» **Information supplied**
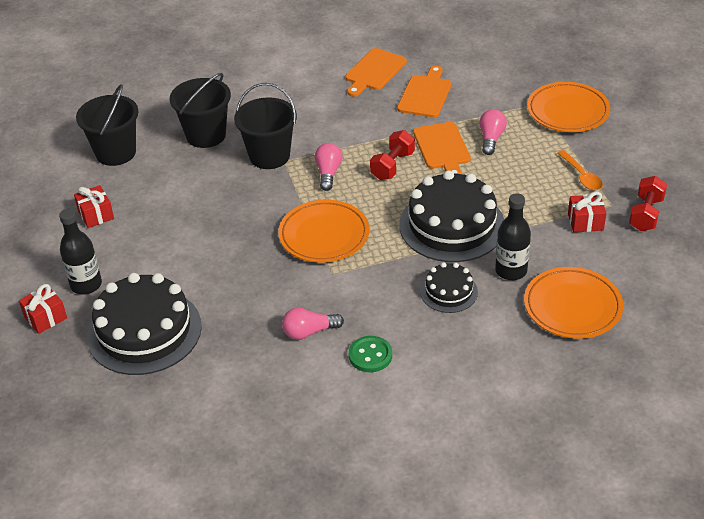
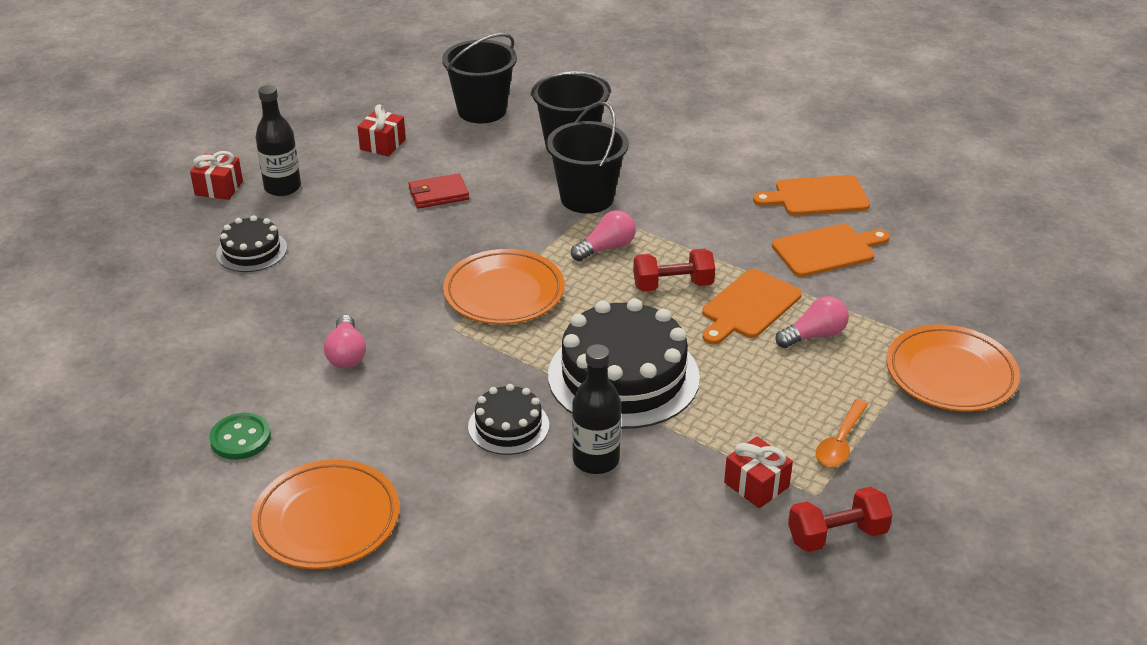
camera: 50 degrees right, 5 degrees down
(144, 331) = (251, 251): black cake -> black cake, size x0.51
(187, 216) = (438, 194): none -> red wallet
(309, 332) = (346, 354): pink light bulb -> pink light bulb turned 135 degrees counterclockwise
(370, 355) = (350, 414): green button -> green button (240, 438)
(572, 307) = (586, 543): orange plate -> orange plate (327, 520)

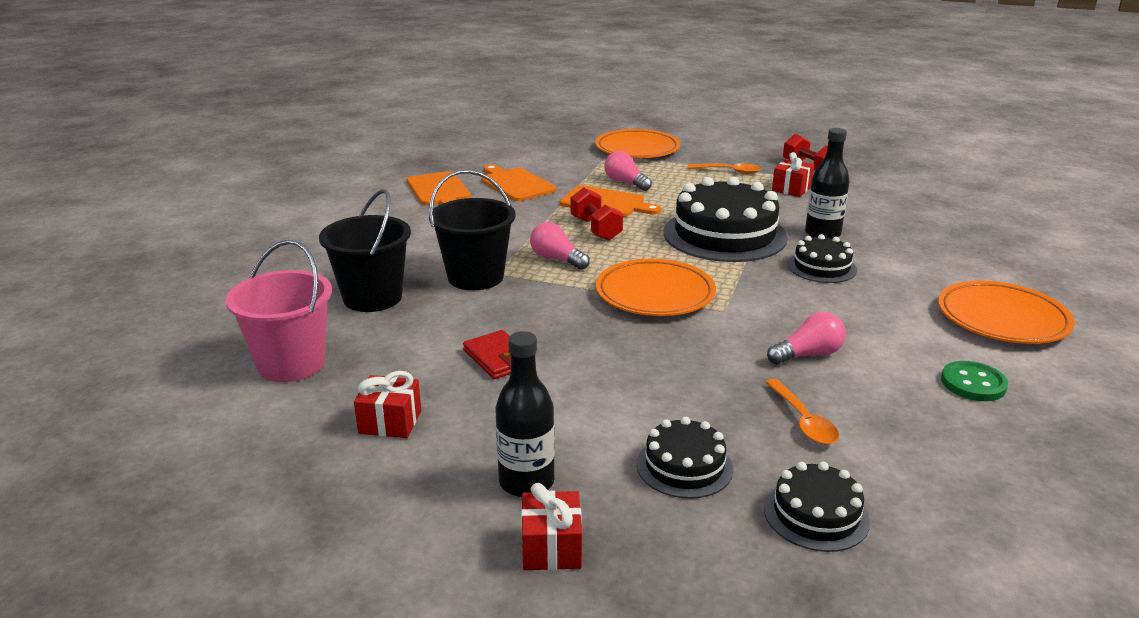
camera: 105 degrees left, 10 degrees down
(165, 292) = (816, 514): none -> black cake
(260, 320) = (803, 421): none -> orange spoon
(482, 110) = (291, 364): black bucket -> pink bucket

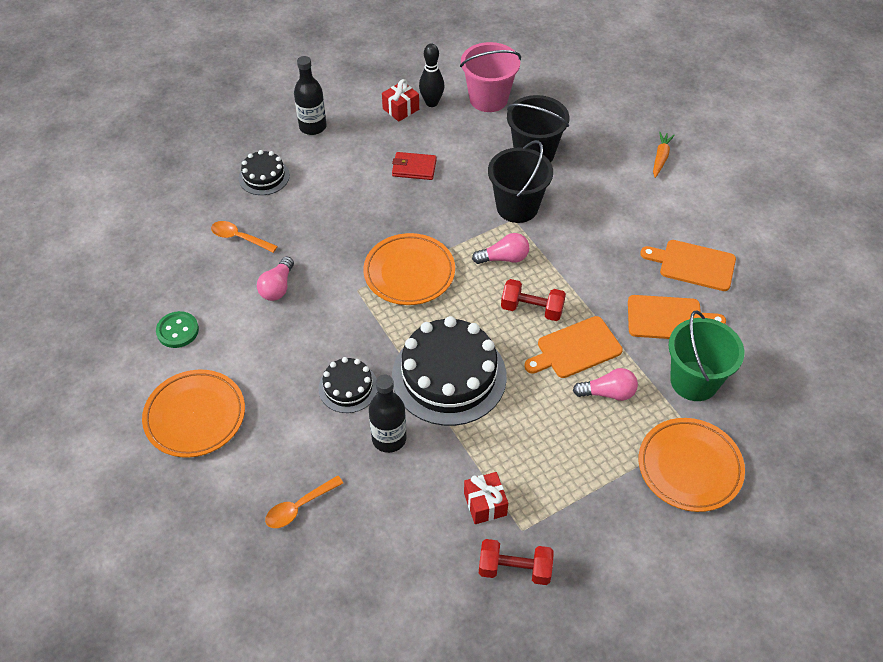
camera: 130 degrees right, 25 degrees up
(300, 237) = (660, 158): none -> orange carrot
(347, 403) = (431, 103): none -> black bowling pin
(551, 547) = (271, 114): red gift -> none
(563, 164) = (694, 381): none -> green bucket
(729, 171) = (567, 493): orange spoon -> orange spoon (299, 507)
(816, 514) = (193, 193): black cake -> none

» **What to do**
Go through the entries above and output them exactly, without pictures.

» **Response box**
camera: 50 degrees right, 5 degrees down
(144, 331) = (251, 251): black cake -> black cake, size x0.51
(187, 216) = (438, 194): none -> red wallet
(309, 332) = (346, 354): pink light bulb -> pink light bulb turned 135 degrees counterclockwise
(370, 355) = (350, 414): green button -> green button (240, 438)
(572, 307) = (586, 543): orange plate -> orange plate (327, 520)

camera: 105 degrees left, 10 degrees down
(165, 292) = (816, 514): none -> black cake
(260, 320) = (803, 421): none -> orange spoon
(482, 110) = (291, 364): black bucket -> pink bucket

camera: 130 degrees right, 25 degrees up
(300, 237) = (660, 158): none -> orange carrot
(347, 403) = (431, 103): none -> black bowling pin
(551, 547) = (271, 114): red gift -> none
(563, 164) = (694, 381): none -> green bucket
(729, 171) = (567, 493): orange spoon -> orange spoon (299, 507)
(816, 514) = (193, 193): black cake -> none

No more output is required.